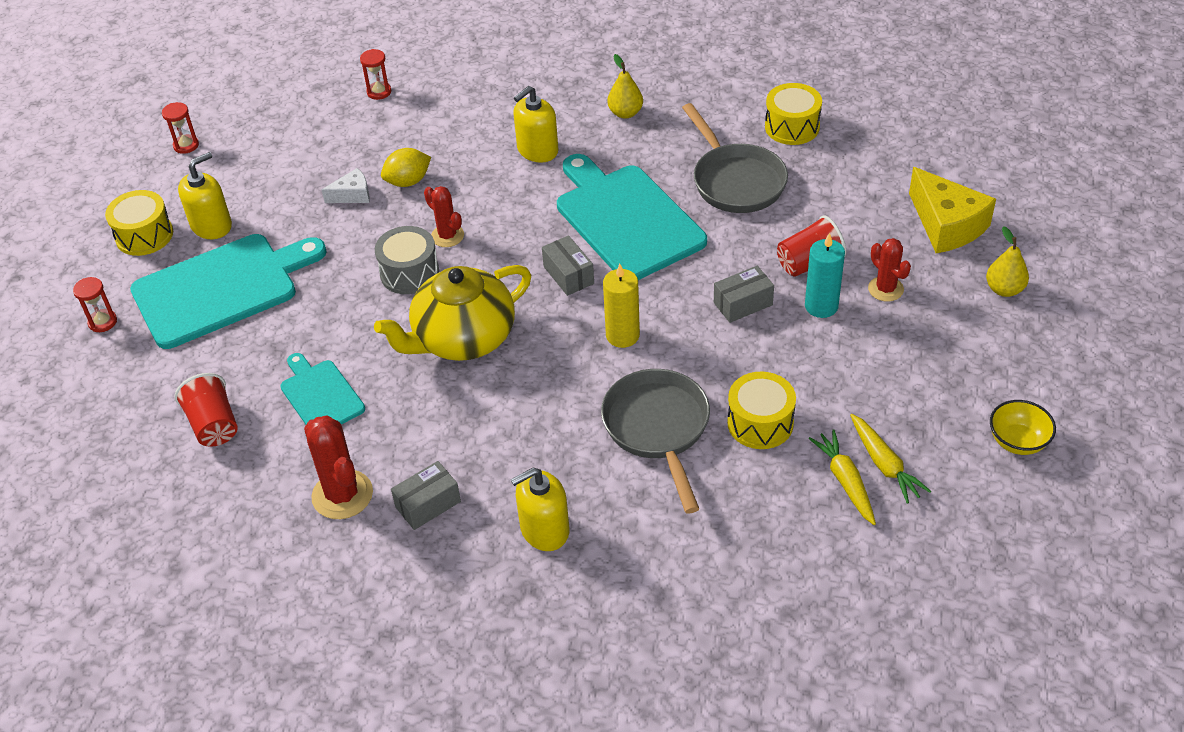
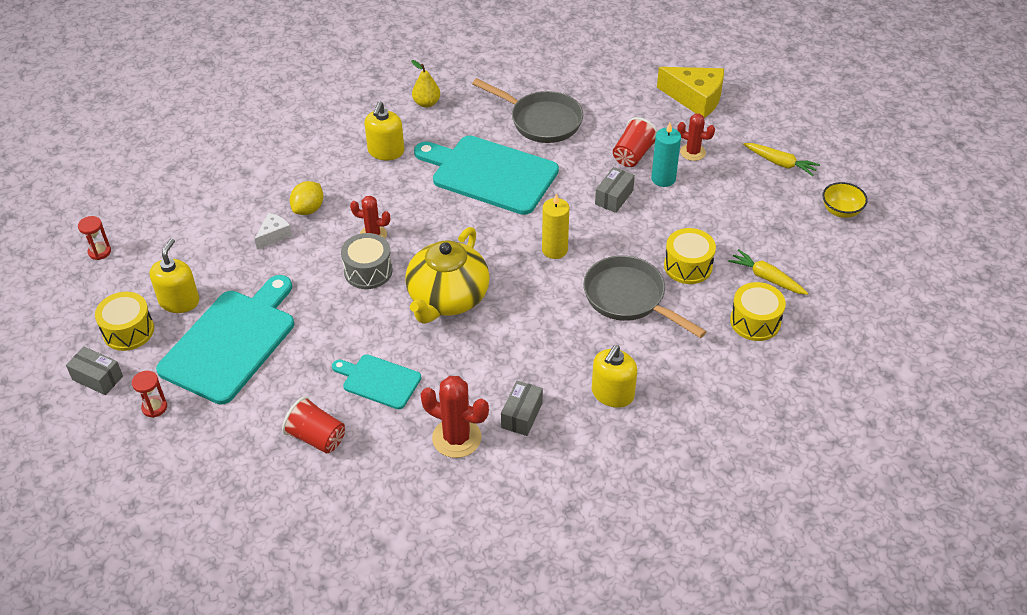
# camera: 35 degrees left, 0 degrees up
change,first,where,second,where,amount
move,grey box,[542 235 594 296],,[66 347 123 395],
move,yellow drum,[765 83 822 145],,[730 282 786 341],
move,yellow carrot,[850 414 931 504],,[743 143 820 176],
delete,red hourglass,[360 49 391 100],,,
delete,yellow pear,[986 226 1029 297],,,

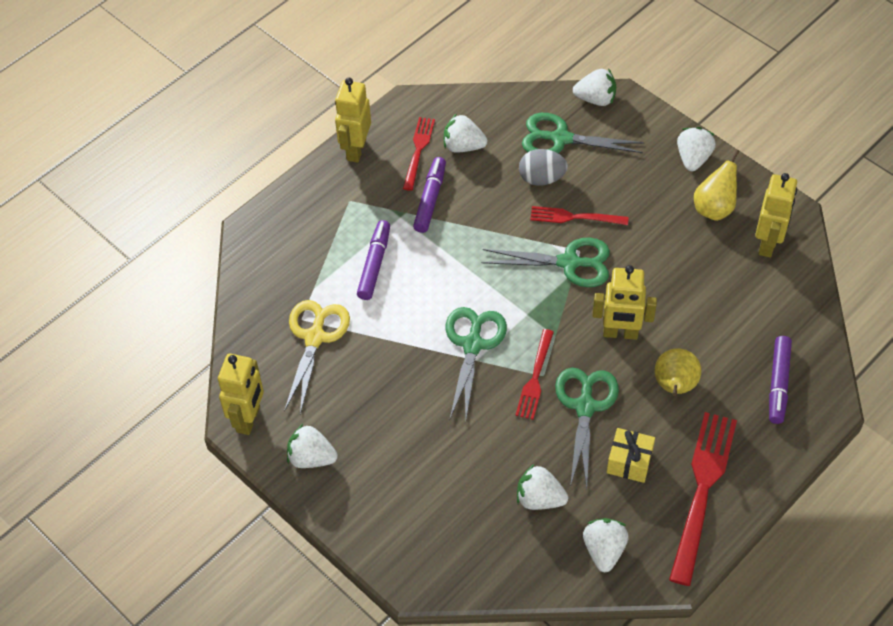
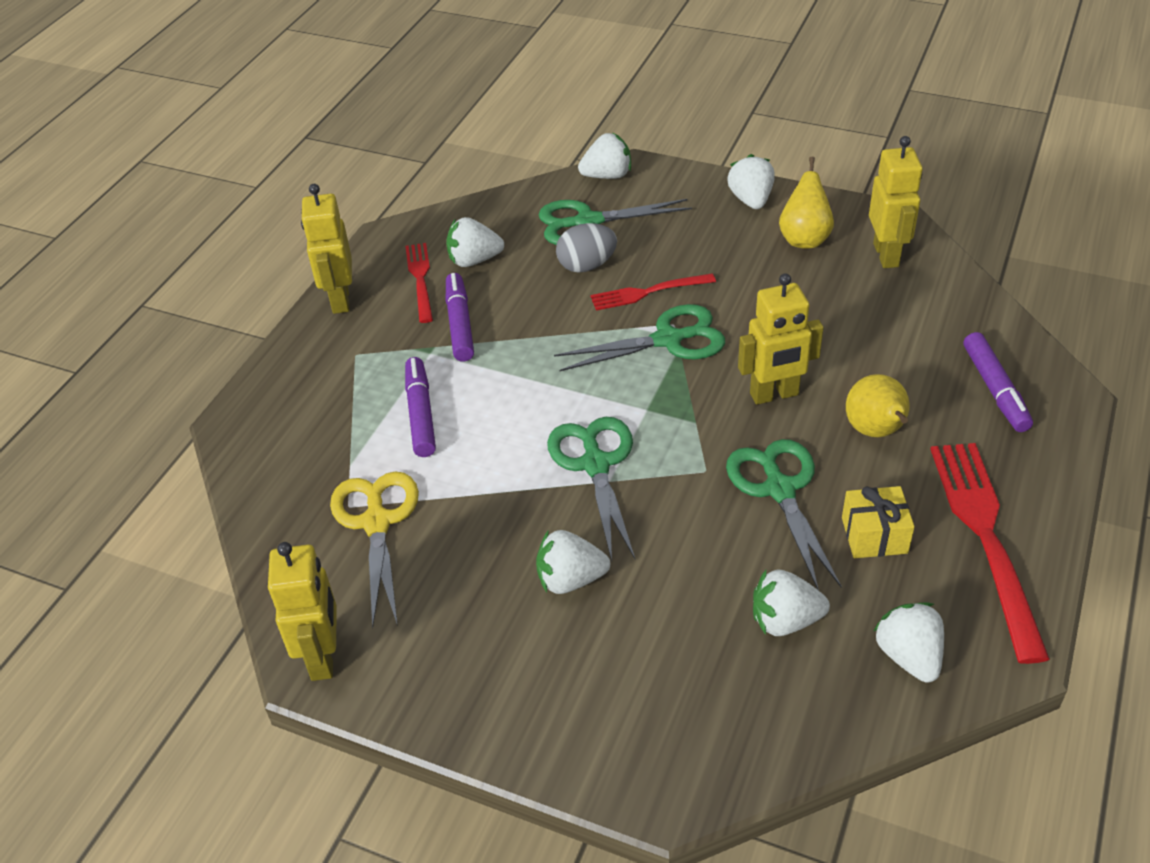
# camera: 20 degrees left, 10 degrees down
change,first,where,second,where,amount
move,white strawberry,[287 424 338 468],,[536 530 610 594],
delete,red fork,[515 329 554 420],,,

**Exercise details**
Each line from the first line of the material above through the line containing "move,yellow carrot,[850 414" is to be reproduced exactly, with both ends kept and pictures left out.

**Solution**
# camera: 35 degrees left, 0 degrees up
change,first,where,second,where,amount
move,grey box,[542 235 594 296],,[66 347 123 395],
move,yellow drum,[765 83 822 145],,[730 282 786 341],
move,yellow carrot,[850 414 931 504],,[743 143 820 176],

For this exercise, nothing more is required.